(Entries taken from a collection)
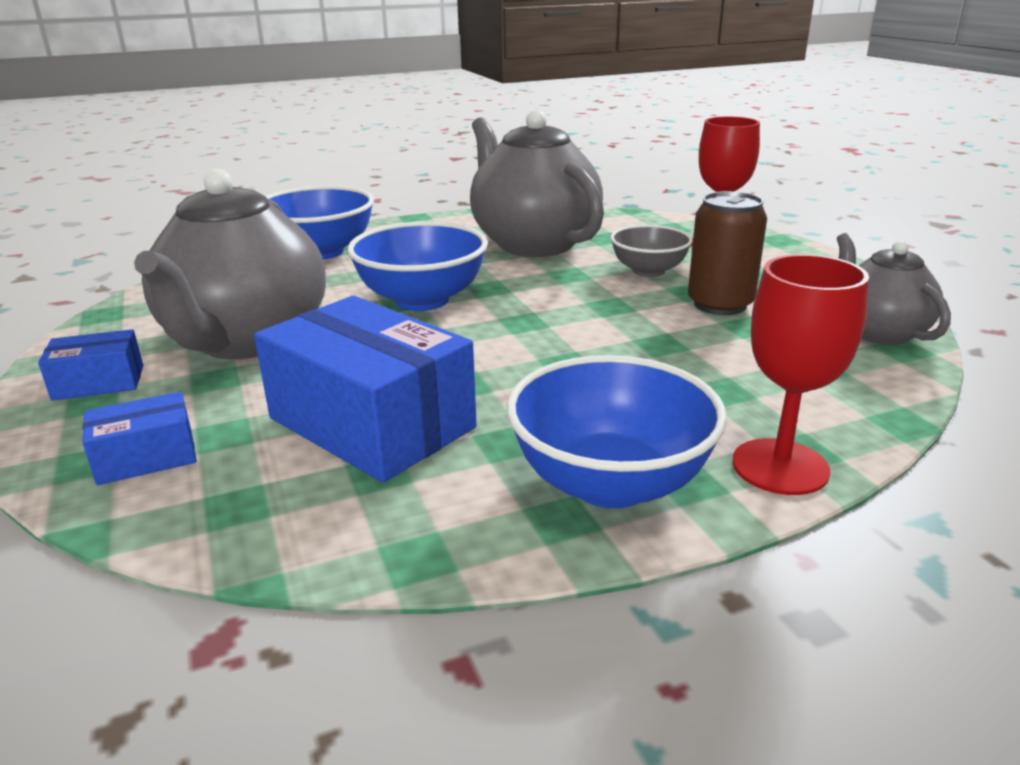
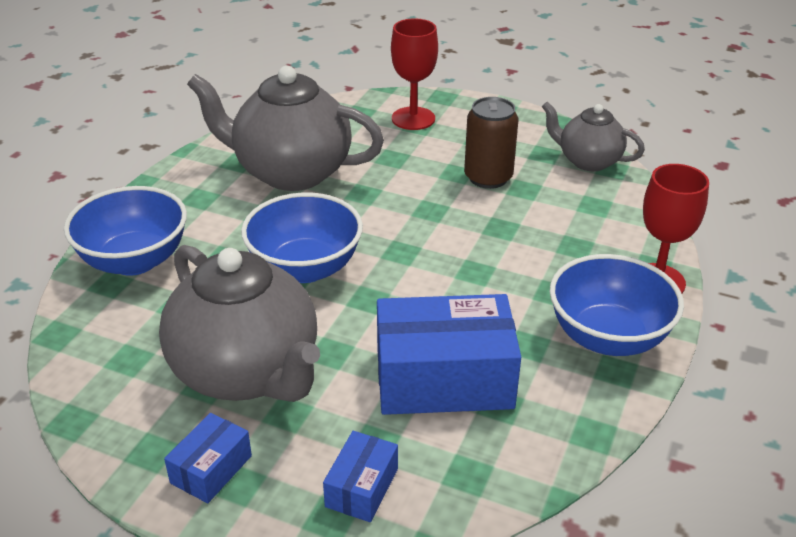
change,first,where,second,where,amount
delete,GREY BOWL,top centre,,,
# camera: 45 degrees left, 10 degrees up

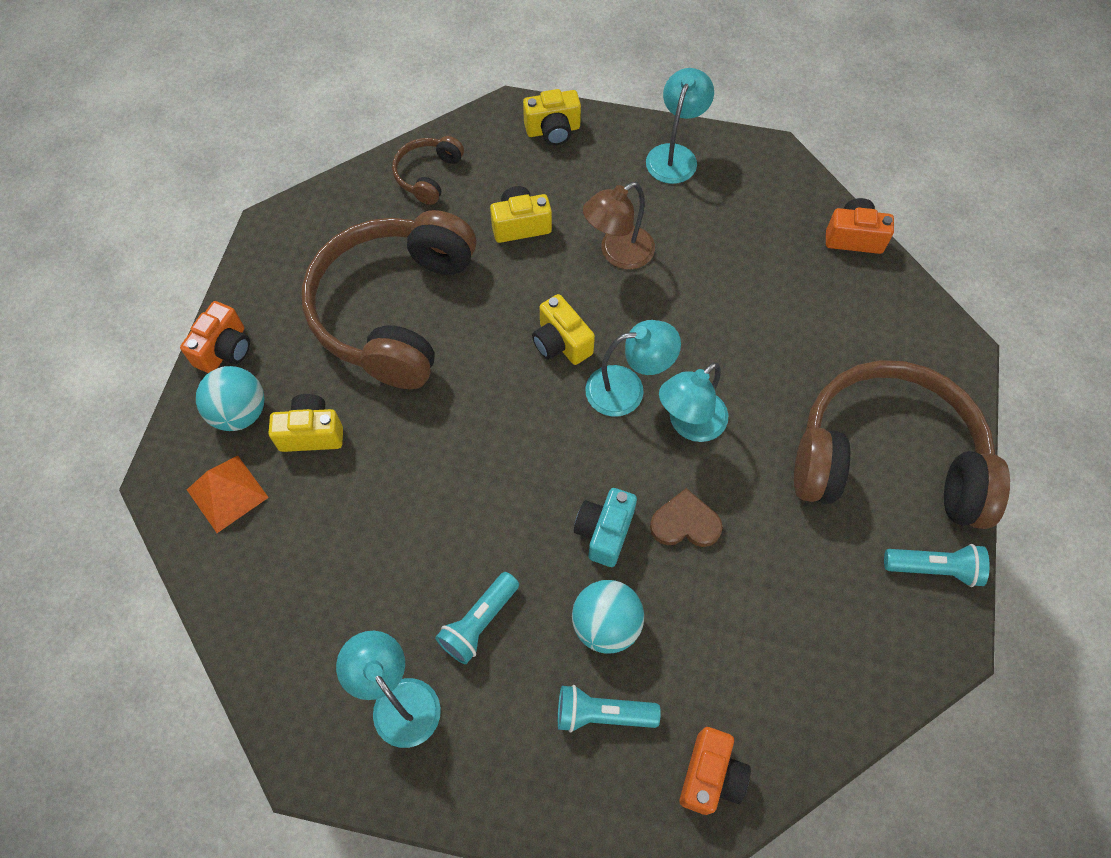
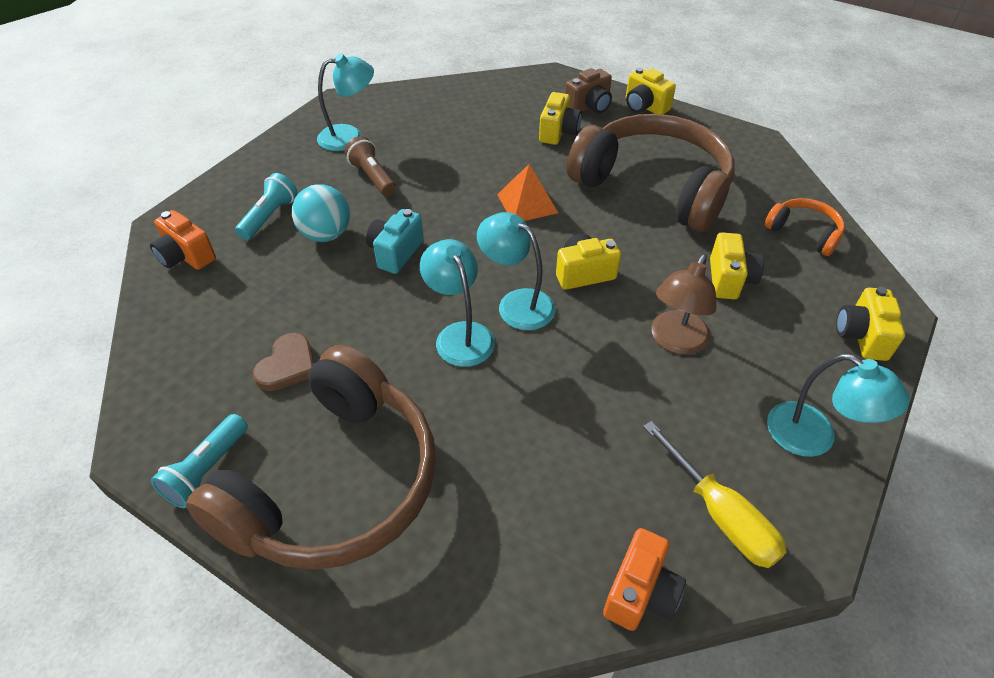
change,first,where,second,where,amount
move,BROWN HEART,centre,,middle left,
recolor,TURQUOISE FLASHLIGHT (1st from left),bottom centre,BROWN FLASHLIGHT,top centre,
rotate,TURQUOISE CAMERA,centre,,centre,105 degrees counterclockwise
rotate,TURQUOISE LAMP (2nd from left in the first image),centre,TURQUOISE LAMP (3rd from left),centre,120 degrees clockwise
move,ORANGE PYRAMID,middle left,,top centre,
replace,TURQUOISE BALL (1st from left),middle left,BROWN CAMERA,top centre,
recolor,ORANGE CAMERA (1st from left),middle left,YELLOW CAMERA (3rd from left),top centre,
insert,,,YELLOW SCREWDRIVER,bottom right,
rotate,BROWN LAMP,top centre,,middle right,135 degrees counterclockwise
recolor,BROWN HEADPHONES (2nd from left),top centre,ORANGE HEADPHONES,middle right,
# camera: 110 degrees right, 15 degrees down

→ Task brief:
Each record should be given again exactly, with no picture carried over.

→ Reply:
change,first,where,second,where,amount
delete,GREY BOWL,top centre,,,
# camera: 45 degrees left, 10 degrees up

change,first,where,second,where,amount
move,BROWN HEART,centre,,middle left,
recolor,TURQUOISE FLASHLIGHT (1st from left),bottom centre,BROWN FLASHLIGHT,top centre,
rotate,TURQUOISE CAMERA,centre,,centre,105 degrees counterclockwise
rotate,TURQUOISE LAMP (2nd from left in the first image),centre,TURQUOISE LAMP (3rd from left),centre,120 degrees clockwise
move,ORANGE PYRAMID,middle left,,top centre,
replace,TURQUOISE BALL (1st from left),middle left,BROWN CAMERA,top centre,
recolor,ORANGE CAMERA (1st from left),middle left,YELLOW CAMERA (3rd from left),top centre,
insert,,,YELLOW SCREWDRIVER,bottom right,
rotate,BROWN LAMP,top centre,,middle right,135 degrees counterclockwise
recolor,BROWN HEADPHONES (2nd from left),top centre,ORANGE HEADPHONES,middle right,
# camera: 110 degrees right, 15 degrees down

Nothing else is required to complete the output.